• Task objective
In the entries below, find the lines with the word "purple" and copy them.

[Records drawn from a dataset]
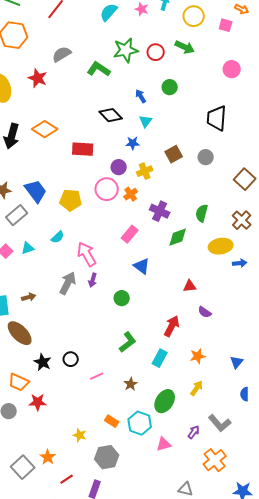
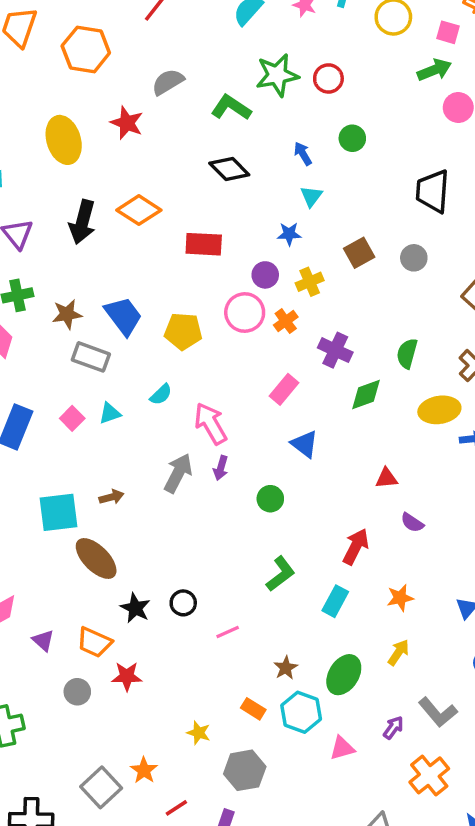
green arrow: (185, 47) -> (434, 70), moved, turned -48
black diamond: (111, 115) -> (229, 169), moved
gray rectangle: (17, 215) -> (91, 357), turned 60
brown star: (131, 384) -> (286, 668), moved

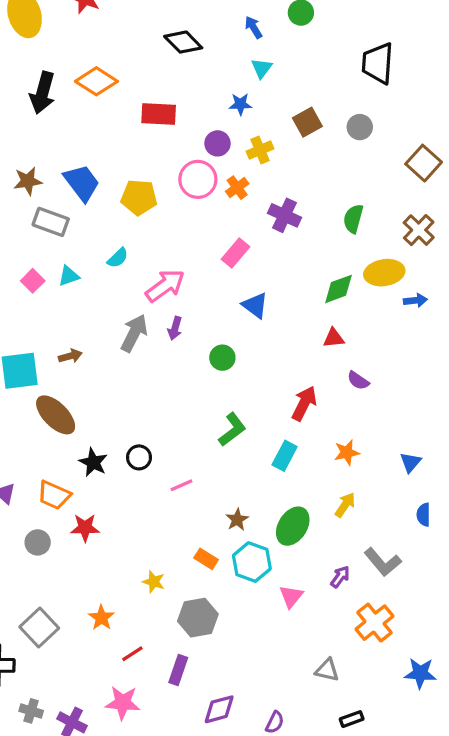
green diamond: (366, 394) -> (339, 289), moved
pink arrow: (211, 424) -> (165, 286), turned 84
pink triangle: (342, 748) -> (291, 596), turned -35
gray square: (101, 787) -> (39, 627), moved

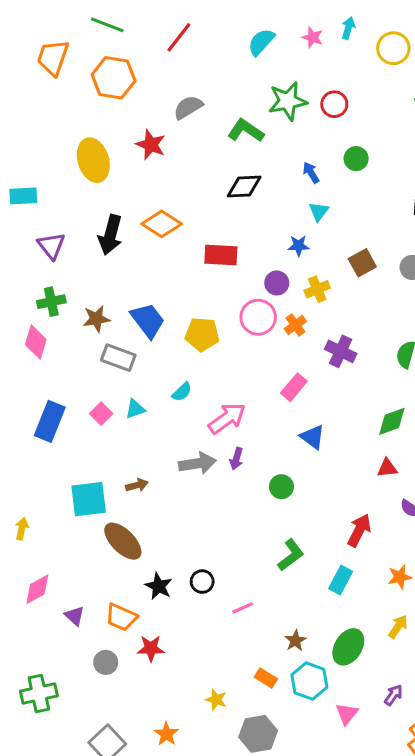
black diamond: (183, 42) -> (244, 187), turned -48
gray arrow: (134, 333) -> (197, 463), turned 54

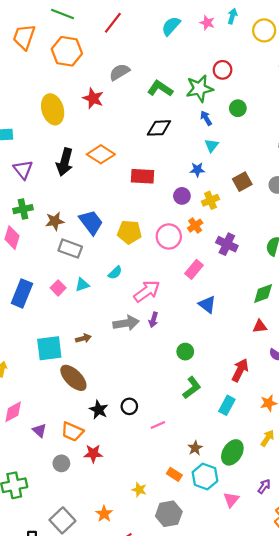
green star: (288, 101) -> (199, 89), moved
pink circle: (258, 317) -> (169, 236), moved
green circle: (281, 487) -> (185, 352), moved

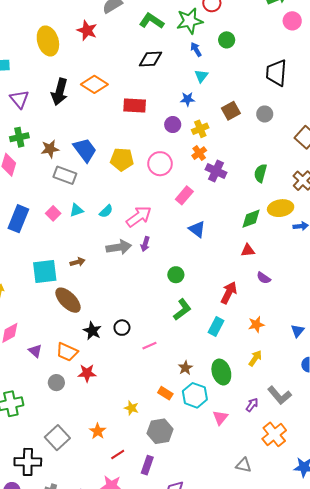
orange cross: (195, 226) -> (199, 153), moved
cyan semicircle: (115, 273) -> (106, 211), moved
green ellipse: (232, 452) -> (221, 372), turned -50

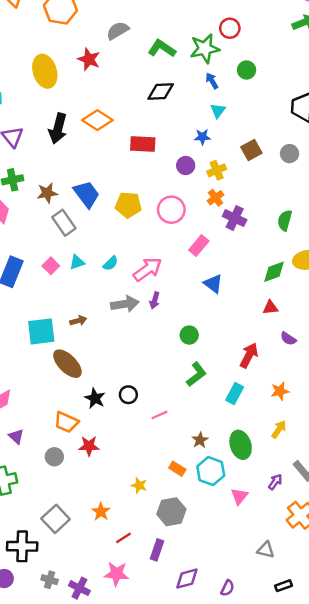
gray rectangle: (65, 175) -> (64, 223), turned 35
purple triangle: (35, 351) -> (16, 436), moved

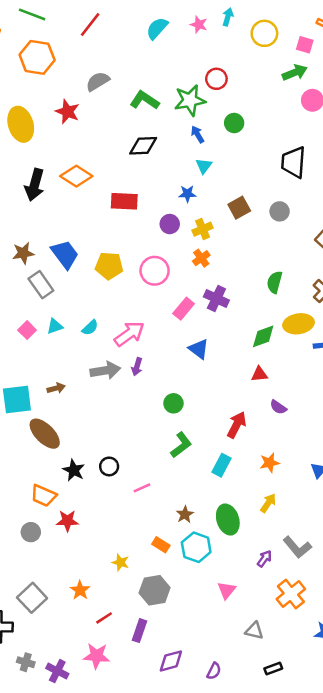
purple cross: (235, 218) -> (216, 299), moved
pink triangle: (239, 496) -> (227, 590), moved

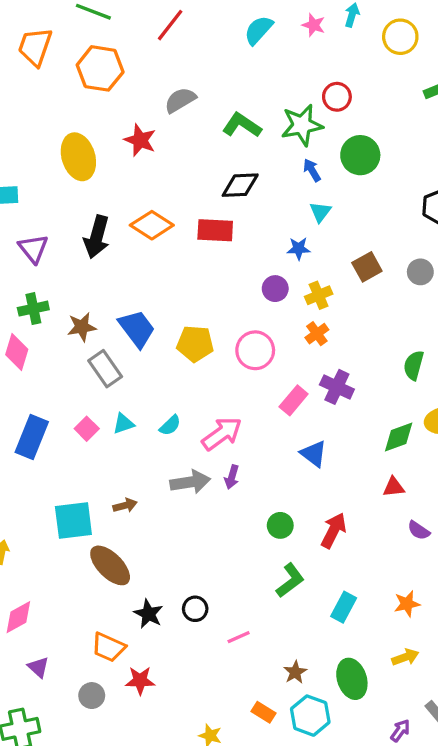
green circle: (234, 123) -> (360, 155), size x1.5
red rectangle: (124, 201) -> (215, 230), moved
red arrow: (237, 425) -> (334, 530), moved
yellow arrow: (268, 503) -> (405, 657), turned 36

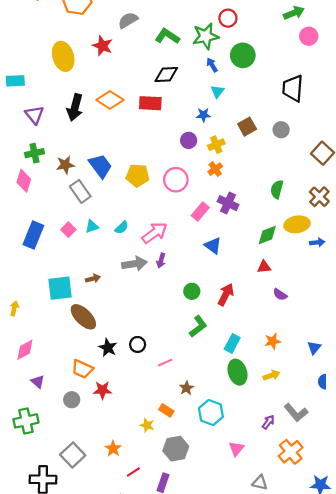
brown star: (295, 672) -> (186, 388), moved
green ellipse: (352, 679) -> (237, 372), moved
orange rectangle: (264, 712) -> (166, 410), moved

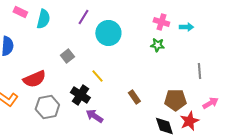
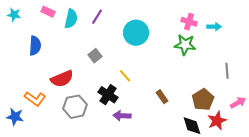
purple line: (83, 17) -> (97, 17), moved
green star: (157, 45) -> (185, 45), size x1.5
brown pentagon: (175, 100) -> (203, 100), turned -30
purple arrow: (94, 116) -> (122, 116), turned -30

• Reply
purple triangle: (35, 351) -> (16, 436), moved
purple cross: (235, 218) -> (216, 299), moved
purple line: (83, 17) -> (97, 17), moved
purple arrow: (94, 116) -> (122, 116), turned -30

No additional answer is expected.